## [WHAT THE EXERCISE ASKS]
Go to the line with "(367, 188) = (372, 198): white bell -> none" in the entries below and write out every line from there through the line with "(514, 324) = (523, 240): blue", exactly and without pictures.

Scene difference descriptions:
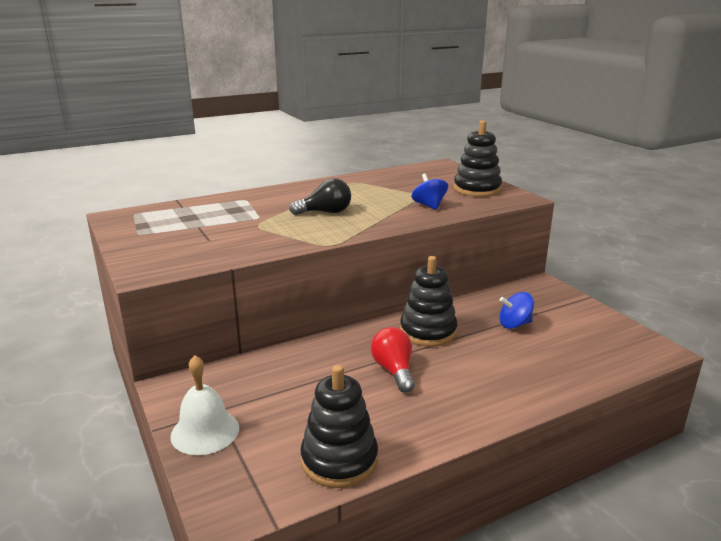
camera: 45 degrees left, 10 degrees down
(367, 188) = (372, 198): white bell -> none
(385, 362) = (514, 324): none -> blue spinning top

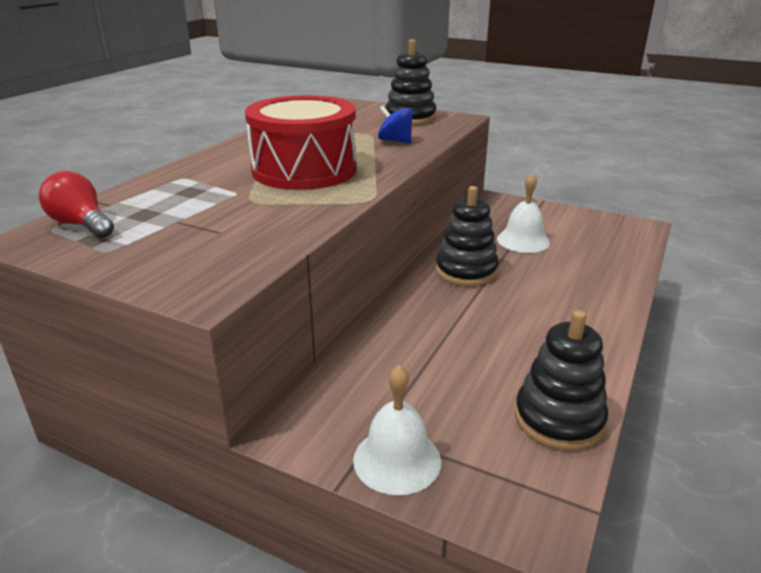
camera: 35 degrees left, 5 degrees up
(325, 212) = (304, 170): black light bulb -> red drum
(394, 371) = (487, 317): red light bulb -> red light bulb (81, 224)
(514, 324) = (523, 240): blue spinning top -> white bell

* * *

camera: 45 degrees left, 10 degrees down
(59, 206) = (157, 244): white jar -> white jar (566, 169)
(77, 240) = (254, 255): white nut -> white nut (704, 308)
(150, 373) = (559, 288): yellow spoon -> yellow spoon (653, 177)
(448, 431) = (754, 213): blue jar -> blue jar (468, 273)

## [WRITTEN RESPONSE]
(367, 188) = (372, 198): white bell -> none
(385, 362) = (514, 324): none -> blue spinning top

camera: 35 degrees left, 5 degrees up
(325, 212) = (304, 170): black light bulb -> red drum
(394, 371) = (487, 317): red light bulb -> red light bulb (81, 224)
(514, 324) = (523, 240): blue spinning top -> white bell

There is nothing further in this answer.